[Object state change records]
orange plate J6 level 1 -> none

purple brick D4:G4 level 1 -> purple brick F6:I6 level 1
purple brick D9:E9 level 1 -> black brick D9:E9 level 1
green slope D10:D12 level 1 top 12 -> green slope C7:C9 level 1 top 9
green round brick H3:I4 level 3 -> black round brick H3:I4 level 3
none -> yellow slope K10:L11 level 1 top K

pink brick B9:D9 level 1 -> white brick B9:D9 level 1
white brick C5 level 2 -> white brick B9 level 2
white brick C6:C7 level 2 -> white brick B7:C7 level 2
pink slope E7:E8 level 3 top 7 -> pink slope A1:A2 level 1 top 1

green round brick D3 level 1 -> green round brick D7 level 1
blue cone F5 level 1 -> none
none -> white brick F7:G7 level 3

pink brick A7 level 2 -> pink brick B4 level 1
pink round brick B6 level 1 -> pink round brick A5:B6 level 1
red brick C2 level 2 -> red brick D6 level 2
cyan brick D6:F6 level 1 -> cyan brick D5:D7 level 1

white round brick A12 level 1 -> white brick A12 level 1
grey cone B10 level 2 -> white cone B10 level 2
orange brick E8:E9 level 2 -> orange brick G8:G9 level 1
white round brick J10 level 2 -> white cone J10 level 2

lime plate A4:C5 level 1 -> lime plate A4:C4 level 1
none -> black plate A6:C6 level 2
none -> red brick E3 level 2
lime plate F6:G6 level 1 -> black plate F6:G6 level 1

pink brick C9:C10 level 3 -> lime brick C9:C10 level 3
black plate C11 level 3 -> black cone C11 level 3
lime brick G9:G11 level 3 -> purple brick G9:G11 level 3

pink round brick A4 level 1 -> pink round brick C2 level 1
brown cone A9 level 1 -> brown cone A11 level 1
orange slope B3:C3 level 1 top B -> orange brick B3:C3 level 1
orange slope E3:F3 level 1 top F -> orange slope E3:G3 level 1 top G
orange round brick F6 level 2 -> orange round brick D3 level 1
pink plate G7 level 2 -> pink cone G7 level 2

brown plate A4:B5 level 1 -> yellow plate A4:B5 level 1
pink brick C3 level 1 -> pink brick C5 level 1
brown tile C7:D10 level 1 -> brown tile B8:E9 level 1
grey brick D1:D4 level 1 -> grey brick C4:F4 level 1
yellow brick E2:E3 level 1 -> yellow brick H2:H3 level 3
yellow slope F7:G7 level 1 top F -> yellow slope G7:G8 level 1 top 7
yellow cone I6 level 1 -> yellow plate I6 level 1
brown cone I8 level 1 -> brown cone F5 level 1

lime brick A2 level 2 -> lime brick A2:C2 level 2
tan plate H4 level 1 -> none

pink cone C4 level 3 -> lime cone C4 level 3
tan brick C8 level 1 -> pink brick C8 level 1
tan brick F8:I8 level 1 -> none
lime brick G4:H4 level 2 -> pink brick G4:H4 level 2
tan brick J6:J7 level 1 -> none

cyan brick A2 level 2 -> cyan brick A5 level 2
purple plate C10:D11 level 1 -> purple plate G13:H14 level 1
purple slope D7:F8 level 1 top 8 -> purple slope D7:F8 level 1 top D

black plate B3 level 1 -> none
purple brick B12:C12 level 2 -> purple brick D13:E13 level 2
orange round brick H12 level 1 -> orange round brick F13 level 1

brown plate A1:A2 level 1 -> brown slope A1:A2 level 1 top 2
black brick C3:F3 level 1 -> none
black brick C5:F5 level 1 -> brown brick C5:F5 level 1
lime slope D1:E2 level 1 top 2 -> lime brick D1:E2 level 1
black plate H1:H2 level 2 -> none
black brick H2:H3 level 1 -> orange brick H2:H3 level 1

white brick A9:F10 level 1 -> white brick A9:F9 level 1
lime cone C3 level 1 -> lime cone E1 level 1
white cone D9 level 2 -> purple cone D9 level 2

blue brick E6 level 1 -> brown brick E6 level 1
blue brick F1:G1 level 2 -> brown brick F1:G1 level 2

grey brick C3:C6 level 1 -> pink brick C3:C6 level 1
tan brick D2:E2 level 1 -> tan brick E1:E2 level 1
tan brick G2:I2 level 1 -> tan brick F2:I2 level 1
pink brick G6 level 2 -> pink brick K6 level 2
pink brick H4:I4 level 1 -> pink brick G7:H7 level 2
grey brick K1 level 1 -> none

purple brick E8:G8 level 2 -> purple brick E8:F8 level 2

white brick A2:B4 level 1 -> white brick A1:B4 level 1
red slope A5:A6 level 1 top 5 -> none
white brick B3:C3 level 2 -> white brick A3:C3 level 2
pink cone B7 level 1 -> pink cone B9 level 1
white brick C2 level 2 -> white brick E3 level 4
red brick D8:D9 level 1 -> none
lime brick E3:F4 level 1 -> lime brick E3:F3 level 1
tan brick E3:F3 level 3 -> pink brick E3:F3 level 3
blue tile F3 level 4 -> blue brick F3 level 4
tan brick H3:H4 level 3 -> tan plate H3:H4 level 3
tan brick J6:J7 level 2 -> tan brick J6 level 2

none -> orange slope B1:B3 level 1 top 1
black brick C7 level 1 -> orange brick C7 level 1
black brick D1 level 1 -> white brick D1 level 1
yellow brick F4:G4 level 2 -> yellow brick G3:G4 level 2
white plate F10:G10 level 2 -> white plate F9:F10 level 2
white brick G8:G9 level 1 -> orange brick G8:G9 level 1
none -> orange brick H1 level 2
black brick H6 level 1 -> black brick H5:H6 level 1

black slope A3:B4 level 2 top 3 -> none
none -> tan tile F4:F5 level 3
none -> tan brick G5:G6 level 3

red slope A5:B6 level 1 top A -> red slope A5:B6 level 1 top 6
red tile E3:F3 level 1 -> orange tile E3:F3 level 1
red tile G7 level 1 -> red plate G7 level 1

ASSIGNMENT: Reproduce the data verbatim, line for line.

THE COMPLETED TASK:
orange plate J6 level 1 -> none

purple brick D4:G4 level 1 -> purple brick F6:I6 level 1
purple brick D9:E9 level 1 -> black brick D9:E9 level 1
green slope D10:D12 level 1 top 12 -> green slope C7:C9 level 1 top 9
green round brick H3:I4 level 3 -> black round brick H3:I4 level 3
none -> yellow slope K10:L11 level 1 top K

pink brick B9:D9 level 1 -> white brick B9:D9 level 1
white brick C5 level 2 -> white brick B9 level 2
white brick C6:C7 level 2 -> white brick B7:C7 level 2
pink slope E7:E8 level 3 top 7 -> pink slope A1:A2 level 1 top 1

green round brick D3 level 1 -> green round brick D7 level 1
blue cone F5 level 1 -> none
none -> white brick F7:G7 level 3

pink brick A7 level 2 -> pink brick B4 level 1
pink round brick B6 level 1 -> pink round brick A5:B6 level 1
red brick C2 level 2 -> red brick D6 level 2
cyan brick D6:F6 level 1 -> cyan brick D5:D7 level 1

white round brick A12 level 1 -> white brick A12 level 1
grey cone B10 level 2 -> white cone B10 level 2
orange brick E8:E9 level 2 -> orange brick G8:G9 level 1
white round brick J10 level 2 -> white cone J10 level 2

lime plate A4:C5 level 1 -> lime plate A4:C4 level 1
none -> black plate A6:C6 level 2
none -> red brick E3 level 2
lime plate F6:G6 level 1 -> black plate F6:G6 level 1

pink brick C9:C10 level 3 -> lime brick C9:C10 level 3
black plate C11 level 3 -> black cone C11 level 3
lime brick G9:G11 level 3 -> purple brick G9:G11 level 3

pink round brick A4 level 1 -> pink round brick C2 level 1
brown cone A9 level 1 -> brown cone A11 level 1
orange slope B3:C3 level 1 top B -> orange brick B3:C3 level 1
orange slope E3:F3 level 1 top F -> orange slope E3:G3 level 1 top G
orange round brick F6 level 2 -> orange round brick D3 level 1
pink plate G7 level 2 -> pink cone G7 level 2

brown plate A4:B5 level 1 -> yellow plate A4:B5 level 1
pink brick C3 level 1 -> pink brick C5 level 1
brown tile C7:D10 level 1 -> brown tile B8:E9 level 1
grey brick D1:D4 level 1 -> grey brick C4:F4 level 1
yellow brick E2:E3 level 1 -> yellow brick H2:H3 level 3
yellow slope F7:G7 level 1 top F -> yellow slope G7:G8 level 1 top 7
yellow cone I6 level 1 -> yellow plate I6 level 1
brown cone I8 level 1 -> brown cone F5 level 1

lime brick A2 level 2 -> lime brick A2:C2 level 2
tan plate H4 level 1 -> none

pink cone C4 level 3 -> lime cone C4 level 3
tan brick C8 level 1 -> pink brick C8 level 1
tan brick F8:I8 level 1 -> none
lime brick G4:H4 level 2 -> pink brick G4:H4 level 2
tan brick J6:J7 level 1 -> none

cyan brick A2 level 2 -> cyan brick A5 level 2
purple plate C10:D11 level 1 -> purple plate G13:H14 level 1
purple slope D7:F8 level 1 top 8 -> purple slope D7:F8 level 1 top D

black plate B3 level 1 -> none
purple brick B12:C12 level 2 -> purple brick D13:E13 level 2
orange round brick H12 level 1 -> orange round brick F13 level 1

brown plate A1:A2 level 1 -> brown slope A1:A2 level 1 top 2
black brick C3:F3 level 1 -> none
black brick C5:F5 level 1 -> brown brick C5:F5 level 1
lime slope D1:E2 level 1 top 2 -> lime brick D1:E2 level 1
black plate H1:H2 level 2 -> none
black brick H2:H3 level 1 -> orange brick H2:H3 level 1

white brick A9:F10 level 1 -> white brick A9:F9 level 1
lime cone C3 level 1 -> lime cone E1 level 1
white cone D9 level 2 -> purple cone D9 level 2

blue brick E6 level 1 -> brown brick E6 level 1
blue brick F1:G1 level 2 -> brown brick F1:G1 level 2

grey brick C3:C6 level 1 -> pink brick C3:C6 level 1
tan brick D2:E2 level 1 -> tan brick E1:E2 level 1
tan brick G2:I2 level 1 -> tan brick F2:I2 level 1
pink brick G6 level 2 -> pink brick K6 level 2
pink brick H4:I4 level 1 -> pink brick G7:H7 level 2
grey brick K1 level 1 -> none

purple brick E8:G8 level 2 -> purple brick E8:F8 level 2

white brick A2:B4 level 1 -> white brick A1:B4 level 1
red slope A5:A6 level 1 top 5 -> none
white brick B3:C3 level 2 -> white brick A3:C3 level 2
pink cone B7 level 1 -> pink cone B9 level 1
white brick C2 level 2 -> white brick E3 level 4
red brick D8:D9 level 1 -> none
lime brick E3:F4 level 1 -> lime brick E3:F3 level 1
tan brick E3:F3 level 3 -> pink brick E3:F3 level 3
blue tile F3 level 4 -> blue brick F3 level 4
tan brick H3:H4 level 3 -> tan plate H3:H4 level 3
tan brick J6:J7 level 2 -> tan brick J6 level 2

none -> orange slope B1:B3 level 1 top 1
black brick C7 level 1 -> orange brick C7 level 1
black brick D1 level 1 -> white brick D1 level 1
yellow brick F4:G4 level 2 -> yellow brick G3:G4 level 2
white plate F10:G10 level 2 -> white plate F9:F10 level 2
white brick G8:G9 level 1 -> orange brick G8:G9 level 1
none -> orange brick H1 level 2
black brick H6 level 1 -> black brick H5:H6 level 1

black slope A3:B4 level 2 top 3 -> none
none -> tan tile F4:F5 level 3
none -> tan brick G5:G6 level 3

red slope A5:B6 level 1 top A -> red slope A5:B6 level 1 top 6
red tile E3:F3 level 1 -> orange tile E3:F3 level 1
red tile G7 level 1 -> red plate G7 level 1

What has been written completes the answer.